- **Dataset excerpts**
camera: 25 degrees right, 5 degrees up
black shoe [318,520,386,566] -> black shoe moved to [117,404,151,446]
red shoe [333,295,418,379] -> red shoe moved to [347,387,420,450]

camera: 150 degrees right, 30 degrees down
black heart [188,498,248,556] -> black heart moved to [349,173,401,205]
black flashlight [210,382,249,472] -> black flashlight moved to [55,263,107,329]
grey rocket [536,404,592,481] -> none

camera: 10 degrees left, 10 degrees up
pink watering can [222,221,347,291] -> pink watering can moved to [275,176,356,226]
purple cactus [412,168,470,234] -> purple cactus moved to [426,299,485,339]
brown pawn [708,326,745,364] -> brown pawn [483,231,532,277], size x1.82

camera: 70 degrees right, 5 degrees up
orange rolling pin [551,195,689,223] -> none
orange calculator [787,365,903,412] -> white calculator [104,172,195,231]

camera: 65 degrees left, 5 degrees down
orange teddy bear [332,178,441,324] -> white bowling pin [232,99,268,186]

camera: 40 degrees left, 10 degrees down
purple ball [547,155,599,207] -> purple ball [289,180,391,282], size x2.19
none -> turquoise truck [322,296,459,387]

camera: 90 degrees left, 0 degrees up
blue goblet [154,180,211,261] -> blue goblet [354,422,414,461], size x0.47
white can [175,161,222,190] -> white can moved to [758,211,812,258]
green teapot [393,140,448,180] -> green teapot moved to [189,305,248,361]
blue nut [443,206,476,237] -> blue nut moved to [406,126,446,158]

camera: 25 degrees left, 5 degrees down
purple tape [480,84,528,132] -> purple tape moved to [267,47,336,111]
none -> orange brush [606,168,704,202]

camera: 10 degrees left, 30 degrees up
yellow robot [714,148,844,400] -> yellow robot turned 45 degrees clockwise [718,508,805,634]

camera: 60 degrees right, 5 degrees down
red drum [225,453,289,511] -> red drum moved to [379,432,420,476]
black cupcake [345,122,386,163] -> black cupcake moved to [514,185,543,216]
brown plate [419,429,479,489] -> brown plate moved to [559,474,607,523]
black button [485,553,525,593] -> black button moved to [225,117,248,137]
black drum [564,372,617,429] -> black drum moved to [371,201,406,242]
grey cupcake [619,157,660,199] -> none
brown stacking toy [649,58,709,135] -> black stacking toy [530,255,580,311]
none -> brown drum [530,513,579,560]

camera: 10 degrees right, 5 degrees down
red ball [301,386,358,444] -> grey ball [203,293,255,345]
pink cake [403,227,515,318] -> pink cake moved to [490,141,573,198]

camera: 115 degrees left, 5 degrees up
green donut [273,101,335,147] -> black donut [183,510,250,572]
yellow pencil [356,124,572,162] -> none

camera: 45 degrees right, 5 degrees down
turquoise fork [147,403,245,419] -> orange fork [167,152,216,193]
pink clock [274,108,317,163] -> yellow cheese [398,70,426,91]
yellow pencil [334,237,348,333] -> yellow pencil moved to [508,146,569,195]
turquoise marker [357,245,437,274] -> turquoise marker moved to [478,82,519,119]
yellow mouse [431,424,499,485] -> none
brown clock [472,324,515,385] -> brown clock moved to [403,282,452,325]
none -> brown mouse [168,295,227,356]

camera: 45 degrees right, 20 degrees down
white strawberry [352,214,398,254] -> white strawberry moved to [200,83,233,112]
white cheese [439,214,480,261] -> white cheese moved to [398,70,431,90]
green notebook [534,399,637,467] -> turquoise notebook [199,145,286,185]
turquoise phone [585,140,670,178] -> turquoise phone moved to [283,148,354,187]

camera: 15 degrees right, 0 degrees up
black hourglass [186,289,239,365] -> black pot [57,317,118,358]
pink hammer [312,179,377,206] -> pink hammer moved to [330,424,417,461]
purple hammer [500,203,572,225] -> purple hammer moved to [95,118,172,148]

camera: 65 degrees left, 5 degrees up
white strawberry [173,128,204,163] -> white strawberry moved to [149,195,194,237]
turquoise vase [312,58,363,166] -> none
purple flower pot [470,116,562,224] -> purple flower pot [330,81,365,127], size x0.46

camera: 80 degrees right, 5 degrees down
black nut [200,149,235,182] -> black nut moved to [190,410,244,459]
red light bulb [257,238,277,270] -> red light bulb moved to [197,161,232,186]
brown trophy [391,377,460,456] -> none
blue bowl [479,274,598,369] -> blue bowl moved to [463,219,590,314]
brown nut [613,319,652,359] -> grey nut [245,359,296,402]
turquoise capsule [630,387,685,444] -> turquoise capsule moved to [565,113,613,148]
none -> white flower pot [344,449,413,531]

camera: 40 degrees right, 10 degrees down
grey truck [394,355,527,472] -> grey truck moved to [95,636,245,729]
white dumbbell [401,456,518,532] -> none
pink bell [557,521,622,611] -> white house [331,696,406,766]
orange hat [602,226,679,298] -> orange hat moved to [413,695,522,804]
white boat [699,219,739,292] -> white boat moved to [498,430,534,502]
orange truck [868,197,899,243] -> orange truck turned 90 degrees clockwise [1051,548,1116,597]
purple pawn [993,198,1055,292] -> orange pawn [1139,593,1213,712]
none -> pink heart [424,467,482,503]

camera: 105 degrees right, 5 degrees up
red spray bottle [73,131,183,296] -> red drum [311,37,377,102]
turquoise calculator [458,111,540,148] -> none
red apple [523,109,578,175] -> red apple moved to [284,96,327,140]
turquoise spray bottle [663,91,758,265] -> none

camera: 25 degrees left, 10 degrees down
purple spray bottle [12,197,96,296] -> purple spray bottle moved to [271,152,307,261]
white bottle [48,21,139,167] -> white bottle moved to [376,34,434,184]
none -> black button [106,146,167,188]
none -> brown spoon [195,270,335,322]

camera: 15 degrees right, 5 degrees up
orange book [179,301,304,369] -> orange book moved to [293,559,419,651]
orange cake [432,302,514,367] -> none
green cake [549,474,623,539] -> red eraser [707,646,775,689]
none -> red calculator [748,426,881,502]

- **YOUR OBJECTIVE**
In full and exactly as written, reproduce the records above.

- **EXERCISE OUTPUT**
camera: 25 degrees right, 5 degrees up
black shoe [318,520,386,566] -> black shoe moved to [117,404,151,446]
red shoe [333,295,418,379] -> red shoe moved to [347,387,420,450]

camera: 150 degrees right, 30 degrees down
black heart [188,498,248,556] -> black heart moved to [349,173,401,205]
black flashlight [210,382,249,472] -> black flashlight moved to [55,263,107,329]
grey rocket [536,404,592,481] -> none

camera: 10 degrees left, 10 degrees up
pink watering can [222,221,347,291] -> pink watering can moved to [275,176,356,226]
purple cactus [412,168,470,234] -> purple cactus moved to [426,299,485,339]
brown pawn [708,326,745,364] -> brown pawn [483,231,532,277], size x1.82

camera: 70 degrees right, 5 degrees up
orange rolling pin [551,195,689,223] -> none
orange calculator [787,365,903,412] -> white calculator [104,172,195,231]

camera: 65 degrees left, 5 degrees down
orange teddy bear [332,178,441,324] -> white bowling pin [232,99,268,186]

camera: 40 degrees left, 10 degrees down
purple ball [547,155,599,207] -> purple ball [289,180,391,282], size x2.19
none -> turquoise truck [322,296,459,387]

camera: 90 degrees left, 0 degrees up
blue goblet [154,180,211,261] -> blue goblet [354,422,414,461], size x0.47
white can [175,161,222,190] -> white can moved to [758,211,812,258]
green teapot [393,140,448,180] -> green teapot moved to [189,305,248,361]
blue nut [443,206,476,237] -> blue nut moved to [406,126,446,158]

camera: 25 degrees left, 5 degrees down
purple tape [480,84,528,132] -> purple tape moved to [267,47,336,111]
none -> orange brush [606,168,704,202]

camera: 10 degrees left, 30 degrees up
yellow robot [714,148,844,400] -> yellow robot turned 45 degrees clockwise [718,508,805,634]

camera: 60 degrees right, 5 degrees down
red drum [225,453,289,511] -> red drum moved to [379,432,420,476]
black cupcake [345,122,386,163] -> black cupcake moved to [514,185,543,216]
brown plate [419,429,479,489] -> brown plate moved to [559,474,607,523]
black button [485,553,525,593] -> black button moved to [225,117,248,137]
black drum [564,372,617,429] -> black drum moved to [371,201,406,242]
grey cupcake [619,157,660,199] -> none
brown stacking toy [649,58,709,135] -> black stacking toy [530,255,580,311]
none -> brown drum [530,513,579,560]

camera: 10 degrees right, 5 degrees down
red ball [301,386,358,444] -> grey ball [203,293,255,345]
pink cake [403,227,515,318] -> pink cake moved to [490,141,573,198]

camera: 115 degrees left, 5 degrees up
green donut [273,101,335,147] -> black donut [183,510,250,572]
yellow pencil [356,124,572,162] -> none

camera: 45 degrees right, 5 degrees down
turquoise fork [147,403,245,419] -> orange fork [167,152,216,193]
pink clock [274,108,317,163] -> yellow cheese [398,70,426,91]
yellow pencil [334,237,348,333] -> yellow pencil moved to [508,146,569,195]
turquoise marker [357,245,437,274] -> turquoise marker moved to [478,82,519,119]
yellow mouse [431,424,499,485] -> none
brown clock [472,324,515,385] -> brown clock moved to [403,282,452,325]
none -> brown mouse [168,295,227,356]

camera: 45 degrees right, 20 degrees down
white strawberry [352,214,398,254] -> white strawberry moved to [200,83,233,112]
white cheese [439,214,480,261] -> white cheese moved to [398,70,431,90]
green notebook [534,399,637,467] -> turquoise notebook [199,145,286,185]
turquoise phone [585,140,670,178] -> turquoise phone moved to [283,148,354,187]

camera: 15 degrees right, 0 degrees up
black hourglass [186,289,239,365] -> black pot [57,317,118,358]
pink hammer [312,179,377,206] -> pink hammer moved to [330,424,417,461]
purple hammer [500,203,572,225] -> purple hammer moved to [95,118,172,148]

camera: 65 degrees left, 5 degrees up
white strawberry [173,128,204,163] -> white strawberry moved to [149,195,194,237]
turquoise vase [312,58,363,166] -> none
purple flower pot [470,116,562,224] -> purple flower pot [330,81,365,127], size x0.46

camera: 80 degrees right, 5 degrees down
black nut [200,149,235,182] -> black nut moved to [190,410,244,459]
red light bulb [257,238,277,270] -> red light bulb moved to [197,161,232,186]
brown trophy [391,377,460,456] -> none
blue bowl [479,274,598,369] -> blue bowl moved to [463,219,590,314]
brown nut [613,319,652,359] -> grey nut [245,359,296,402]
turquoise capsule [630,387,685,444] -> turquoise capsule moved to [565,113,613,148]
none -> white flower pot [344,449,413,531]

camera: 40 degrees right, 10 degrees down
grey truck [394,355,527,472] -> grey truck moved to [95,636,245,729]
white dumbbell [401,456,518,532] -> none
pink bell [557,521,622,611] -> white house [331,696,406,766]
orange hat [602,226,679,298] -> orange hat moved to [413,695,522,804]
white boat [699,219,739,292] -> white boat moved to [498,430,534,502]
orange truck [868,197,899,243] -> orange truck turned 90 degrees clockwise [1051,548,1116,597]
purple pawn [993,198,1055,292] -> orange pawn [1139,593,1213,712]
none -> pink heart [424,467,482,503]

camera: 105 degrees right, 5 degrees up
red spray bottle [73,131,183,296] -> red drum [311,37,377,102]
turquoise calculator [458,111,540,148] -> none
red apple [523,109,578,175] -> red apple moved to [284,96,327,140]
turquoise spray bottle [663,91,758,265] -> none

camera: 25 degrees left, 10 degrees down
purple spray bottle [12,197,96,296] -> purple spray bottle moved to [271,152,307,261]
white bottle [48,21,139,167] -> white bottle moved to [376,34,434,184]
none -> black button [106,146,167,188]
none -> brown spoon [195,270,335,322]

camera: 15 degrees right, 5 degrees up
orange book [179,301,304,369] -> orange book moved to [293,559,419,651]
orange cake [432,302,514,367] -> none
green cake [549,474,623,539] -> red eraser [707,646,775,689]
none -> red calculator [748,426,881,502]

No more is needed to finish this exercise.